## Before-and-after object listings
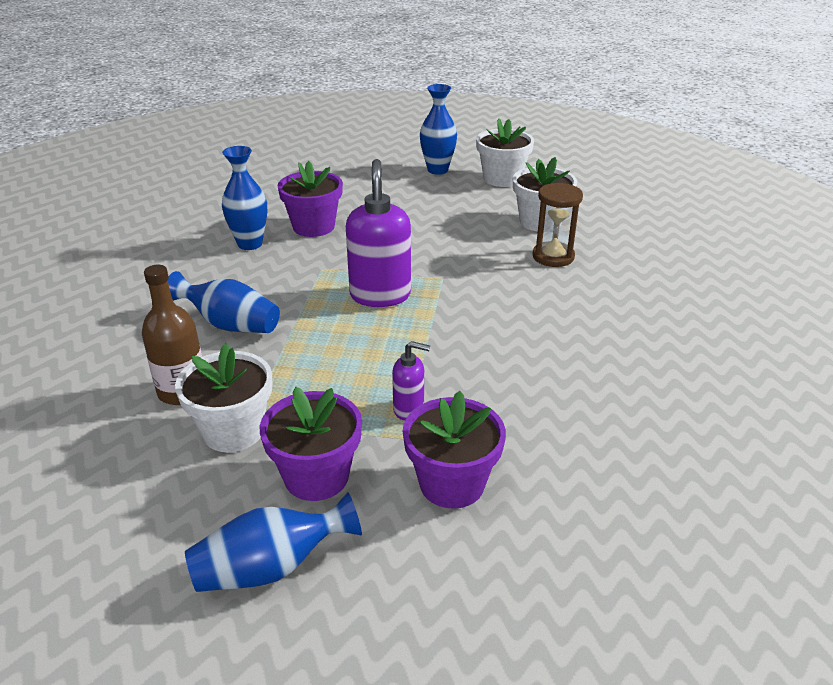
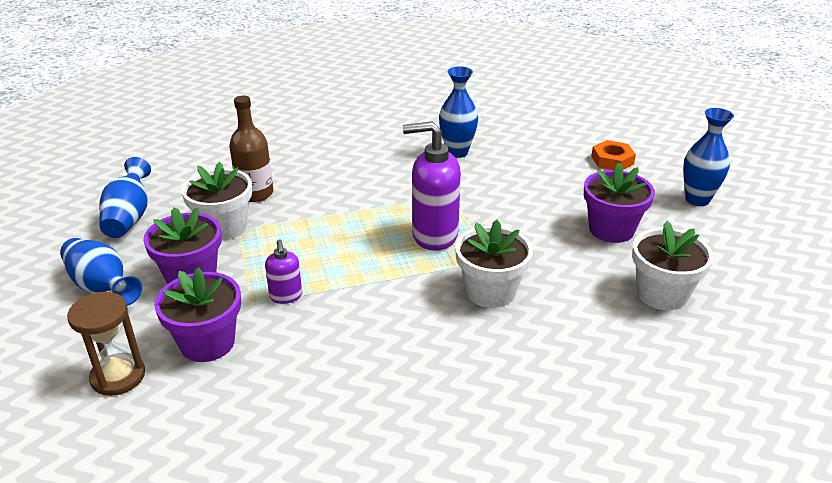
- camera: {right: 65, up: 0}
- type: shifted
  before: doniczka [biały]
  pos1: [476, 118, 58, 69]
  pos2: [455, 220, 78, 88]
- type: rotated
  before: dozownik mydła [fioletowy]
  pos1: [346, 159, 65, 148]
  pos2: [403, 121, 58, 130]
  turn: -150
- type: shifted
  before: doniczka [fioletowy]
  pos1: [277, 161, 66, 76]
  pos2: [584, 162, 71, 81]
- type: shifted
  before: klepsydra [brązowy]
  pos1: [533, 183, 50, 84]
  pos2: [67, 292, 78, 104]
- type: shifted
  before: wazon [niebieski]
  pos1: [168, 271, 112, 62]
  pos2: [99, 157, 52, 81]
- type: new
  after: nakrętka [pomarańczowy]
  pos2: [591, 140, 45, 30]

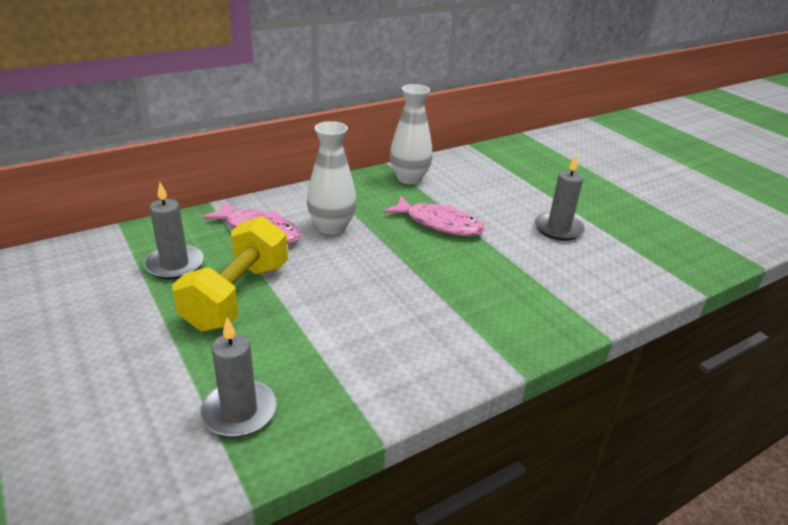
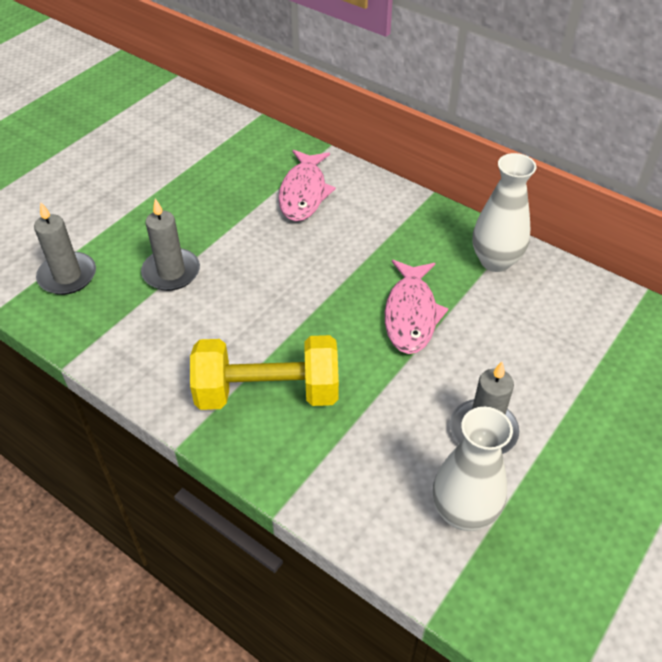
- camera: {right: 70, up: 15}
- type: shifted
  before: wazon [biały]
  pos1: [307, 121, 50, 114]
  pos2: [433, 407, 80, 124]
- type: shifted
  before: świeca [szary]
  pos1: [144, 182, 60, 98]
  pos2: [141, 198, 59, 93]
- type: shifted
  before: hantel [żółty]
  pos1: [172, 216, 116, 116]
  pos2: [190, 335, 149, 75]

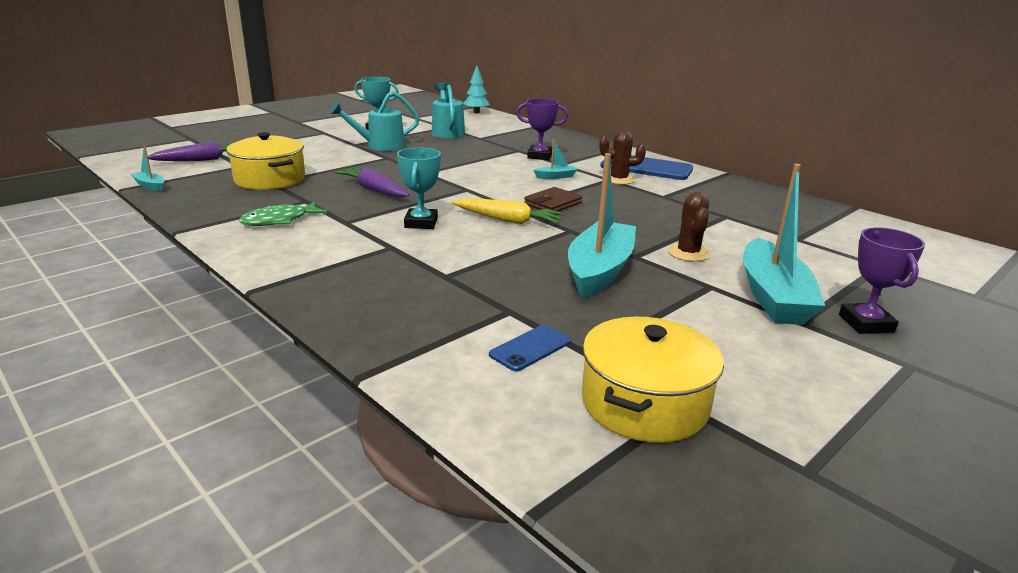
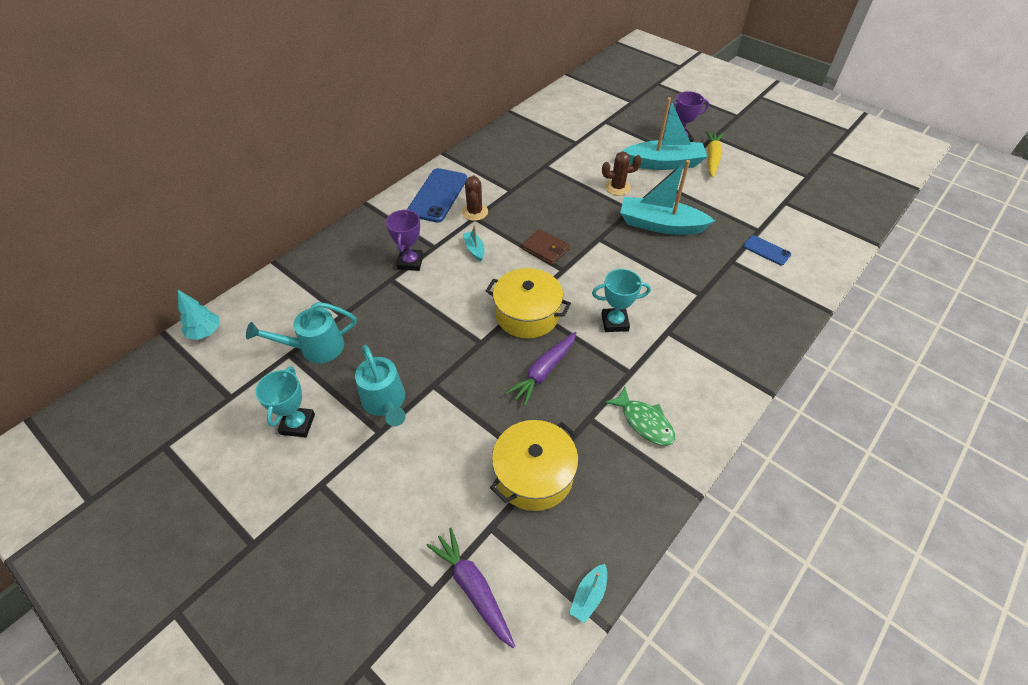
- camera: {right: -95, up: 25}
- type: shifted
  before: marchewka [żółty]
  pos1: [452, 199, 113, 25]
  pos2: [706, 131, 18, 47]
- type: shifted
  before: garnek [żółty]
  pos1: [582, 317, 142, 126]
  pos2: [486, 268, 85, 70]

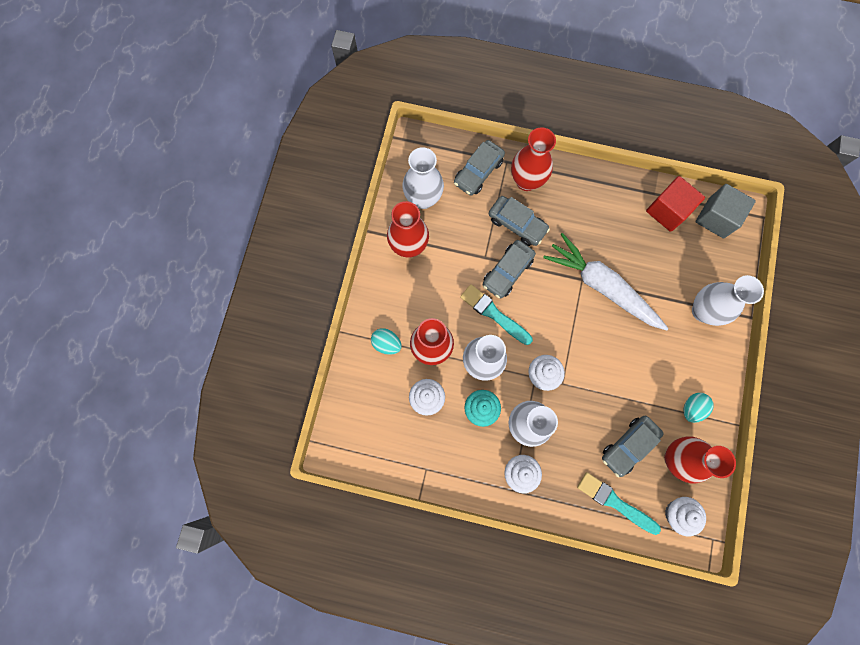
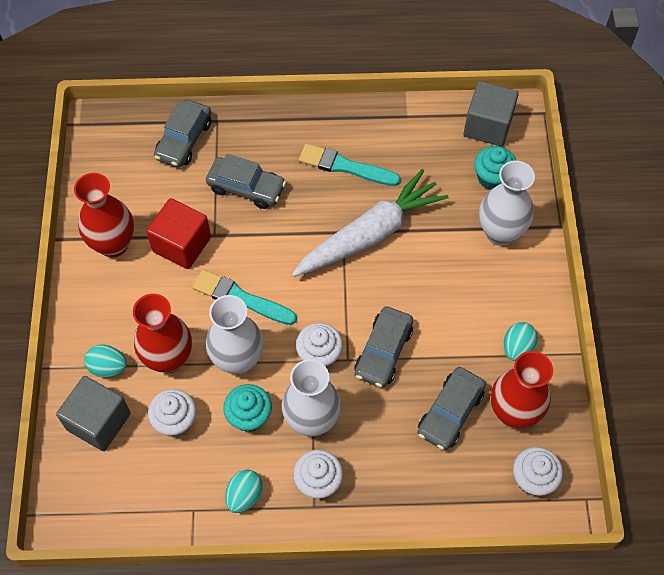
- camera: {right: -15, up: -15}
- type: gone
  before: wazon [czerwony]
  pos1: [511, 127, 45, 64]
- type: gone
  before: wazon [biały]
  pos1: [402, 147, 42, 62]
- type: shifted
  before: sześcian [czerwony]
  pos1: [646, 176, 59, 56]
  pos2: [146, 198, 65, 71]
- type: rotated
  before: marchewka [biały]
  pos1: [543, 233, 126, 98]
  pos2: [292, 169, 157, 108]
  turn: 120
- type: shifted
  before: samochód [szary]
  pos1: [483, 240, 53, 59]
  pos2: [354, 306, 59, 82]
- type: shifted
  before: pędzel [turkusowy]
  pos1: [577, 472, 84, 63]
  pos2: [299, 143, 102, 43]
- type: new
  after: muffinka [turkusowy]
  pos2: [474, 146, 43, 44]
- type: new
  after: sześcian [szary]
  pos2: [56, 376, 75, 75]
- type: new
  after: jajko [turkusowy]
  pos2: [225, 469, 38, 44]

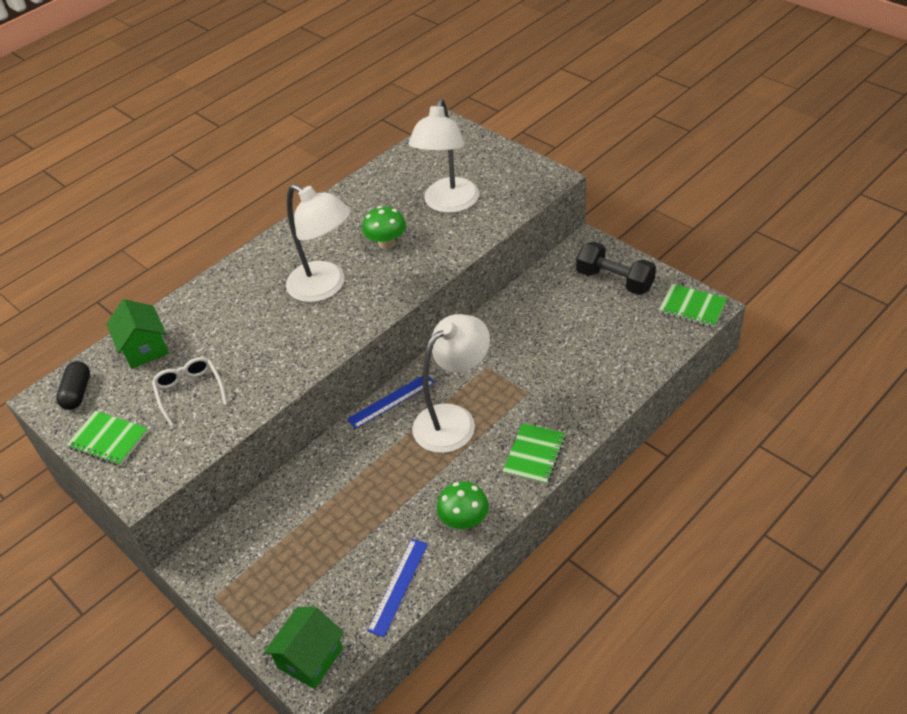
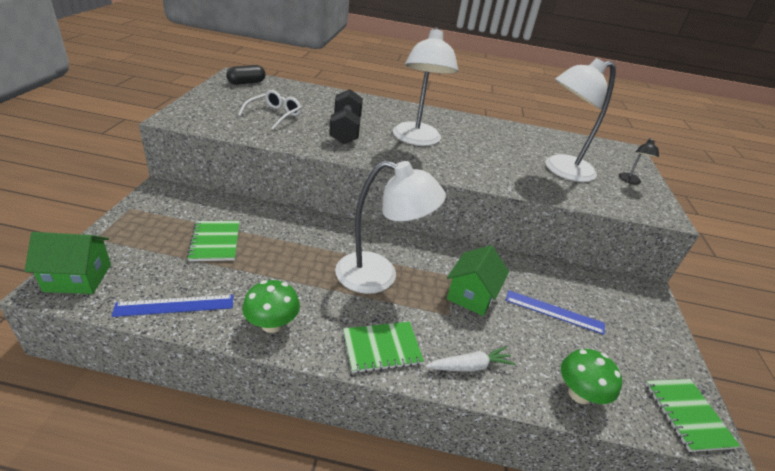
- camera: {right: 45, up: -10}
- type: shifted
  before: grzyb [zielony]
  pos1: [362, 206, 44, 43]
  pos2: [561, 349, 61, 55]
- type: shifted
  before: hantel [czarny]
  pos1: [576, 241, 80, 54]
  pos2: [329, 89, 34, 55]
- type: shifted
  before: domek [zielony]
  pos1: [106, 299, 63, 70]
  pos2: [447, 245, 62, 71]
- type: shifted
  before: linijka [niebieski]
  pos1: [347, 376, 88, 53]
  pos2: [506, 290, 99, 45]
- type: shifted
  before: zeszyt [zielony]
  pos1: [67, 411, 81, 55]
  pos2: [187, 221, 52, 40]
- type: new
  after: lampka [czarny]
  pos2: [619, 138, 40, 46]
- type: new
  after: marchewka [biały]
  pos2: [426, 346, 90, 26]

## Your task
Retype every entry verbatim and exclude the pictures from the copy.

## Output for this exercise
- camera: {right: 65, up: 0}
- type: shifted
  before: doniczka [biały]
  pos1: [476, 118, 58, 69]
  pos2: [455, 220, 78, 88]
- type: rotated
  before: dozownik mydła [fioletowy]
  pos1: [346, 159, 65, 148]
  pos2: [403, 121, 58, 130]
  turn: -150
- type: shifted
  before: doniczka [fioletowy]
  pos1: [277, 161, 66, 76]
  pos2: [584, 162, 71, 81]
- type: shifted
  before: klepsydra [brązowy]
  pos1: [533, 183, 50, 84]
  pos2: [67, 292, 78, 104]
- type: shifted
  before: wazon [niebieski]
  pos1: [168, 271, 112, 62]
  pos2: [99, 157, 52, 81]
- type: new
  after: nakrętka [pomarańczowy]
  pos2: [591, 140, 45, 30]

- camera: {right: 70, up: 15}
- type: shifted
  before: wazon [biały]
  pos1: [307, 121, 50, 114]
  pos2: [433, 407, 80, 124]
- type: shifted
  before: świeca [szary]
  pos1: [144, 182, 60, 98]
  pos2: [141, 198, 59, 93]
- type: shifted
  before: hantel [żółty]
  pos1: [172, 216, 116, 116]
  pos2: [190, 335, 149, 75]

- camera: {right: -95, up: 25}
- type: shifted
  before: marchewka [żółty]
  pos1: [452, 199, 113, 25]
  pos2: [706, 131, 18, 47]
- type: shifted
  before: garnek [żółty]
  pos1: [582, 317, 142, 126]
  pos2: [486, 268, 85, 70]

- camera: {right: -15, up: -15}
- type: gone
  before: wazon [czerwony]
  pos1: [511, 127, 45, 64]
- type: gone
  before: wazon [biały]
  pos1: [402, 147, 42, 62]
- type: shifted
  before: sześcian [czerwony]
  pos1: [646, 176, 59, 56]
  pos2: [146, 198, 65, 71]
- type: rotated
  before: marchewka [biały]
  pos1: [543, 233, 126, 98]
  pos2: [292, 169, 157, 108]
  turn: 120
- type: shifted
  before: samochód [szary]
  pos1: [483, 240, 53, 59]
  pos2: [354, 306, 59, 82]
- type: shifted
  before: pędzel [turkusowy]
  pos1: [577, 472, 84, 63]
  pos2: [299, 143, 102, 43]
- type: new
  after: muffinka [turkusowy]
  pos2: [474, 146, 43, 44]
- type: new
  after: sześcian [szary]
  pos2: [56, 376, 75, 75]
- type: new
  after: jajko [turkusowy]
  pos2: [225, 469, 38, 44]

- camera: {right: 45, up: -10}
- type: shifted
  before: grzyb [zielony]
  pos1: [362, 206, 44, 43]
  pos2: [561, 349, 61, 55]
- type: shifted
  before: hantel [czarny]
  pos1: [576, 241, 80, 54]
  pos2: [329, 89, 34, 55]
- type: shifted
  before: domek [zielony]
  pos1: [106, 299, 63, 70]
  pos2: [447, 245, 62, 71]
- type: shifted
  before: linijka [niebieski]
  pos1: [347, 376, 88, 53]
  pos2: [506, 290, 99, 45]
- type: shifted
  before: zeszyt [zielony]
  pos1: [67, 411, 81, 55]
  pos2: [187, 221, 52, 40]
- type: new
  after: lampka [czarny]
  pos2: [619, 138, 40, 46]
- type: new
  after: marchewka [biały]
  pos2: [426, 346, 90, 26]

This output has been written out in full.